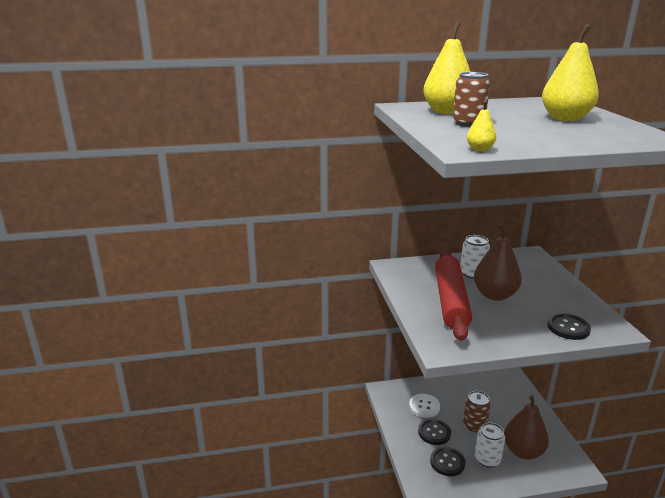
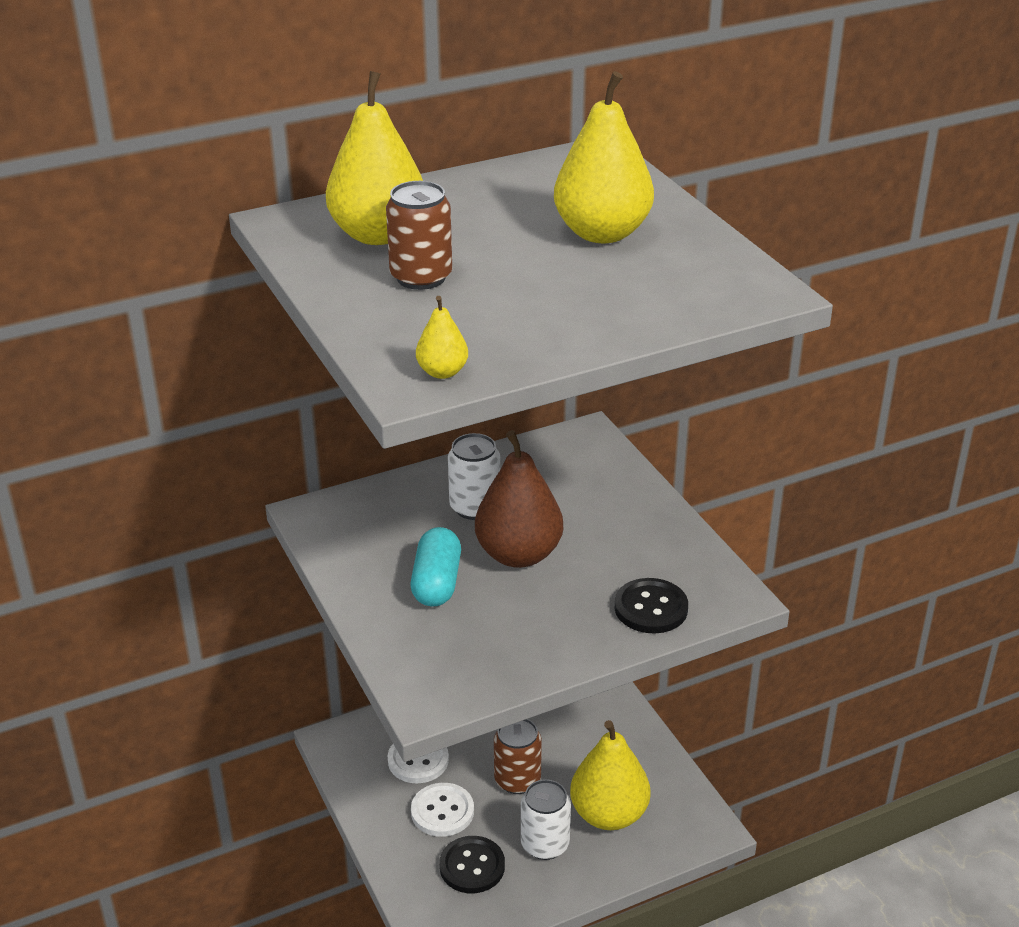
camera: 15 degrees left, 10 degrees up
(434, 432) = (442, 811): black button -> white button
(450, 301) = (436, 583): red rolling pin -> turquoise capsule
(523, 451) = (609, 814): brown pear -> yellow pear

**Your goal**.
Aside from the pictures, repeat the listing exactly.

**Response area**.
camera: 15 degrees left, 10 degrees up
(434, 432) = (442, 811): black button -> white button
(450, 301) = (436, 583): red rolling pin -> turquoise capsule
(523, 451) = (609, 814): brown pear -> yellow pear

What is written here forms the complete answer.